- **Task input**:
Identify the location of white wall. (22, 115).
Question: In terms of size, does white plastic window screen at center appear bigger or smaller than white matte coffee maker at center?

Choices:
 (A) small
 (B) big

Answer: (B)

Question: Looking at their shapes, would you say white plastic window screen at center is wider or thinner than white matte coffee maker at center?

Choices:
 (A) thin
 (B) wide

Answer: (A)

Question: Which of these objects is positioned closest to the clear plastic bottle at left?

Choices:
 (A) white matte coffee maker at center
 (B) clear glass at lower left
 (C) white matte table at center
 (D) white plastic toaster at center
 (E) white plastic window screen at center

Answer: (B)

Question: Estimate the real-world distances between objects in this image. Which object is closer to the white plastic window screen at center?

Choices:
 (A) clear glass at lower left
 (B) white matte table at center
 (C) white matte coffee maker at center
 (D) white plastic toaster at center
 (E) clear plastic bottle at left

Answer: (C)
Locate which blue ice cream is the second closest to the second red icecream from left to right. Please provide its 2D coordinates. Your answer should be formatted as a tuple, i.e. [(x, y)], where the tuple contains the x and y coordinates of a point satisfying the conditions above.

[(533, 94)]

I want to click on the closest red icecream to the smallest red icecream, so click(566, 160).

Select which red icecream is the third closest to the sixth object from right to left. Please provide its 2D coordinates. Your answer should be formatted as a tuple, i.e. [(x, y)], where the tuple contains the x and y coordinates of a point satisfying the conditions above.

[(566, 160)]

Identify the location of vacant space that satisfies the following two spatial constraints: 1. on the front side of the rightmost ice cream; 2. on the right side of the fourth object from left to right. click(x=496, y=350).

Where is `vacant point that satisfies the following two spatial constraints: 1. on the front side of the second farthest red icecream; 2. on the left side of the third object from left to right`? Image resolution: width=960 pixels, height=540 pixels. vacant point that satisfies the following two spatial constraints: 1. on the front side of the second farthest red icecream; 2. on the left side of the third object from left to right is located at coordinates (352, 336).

- **Task instructions**: Copy out the material word for word, starting with the line that contains "Identify the location of vacant" and going on through the last line of the material.

- **The output**:
Identify the location of vacant space that satisfies the following two spatial constraints: 1. on the front side of the rightmost ice cream; 2. on the right side of the fourth object from left to right. click(x=496, y=350).

Where is `vacant point that satisfies the following two spatial constraints: 1. on the front side of the second farthest red icecream; 2. on the left side of the third object from left to right`? Image resolution: width=960 pixels, height=540 pixels. vacant point that satisfies the following two spatial constraints: 1. on the front side of the second farthest red icecream; 2. on the left side of the third object from left to right is located at coordinates (352, 336).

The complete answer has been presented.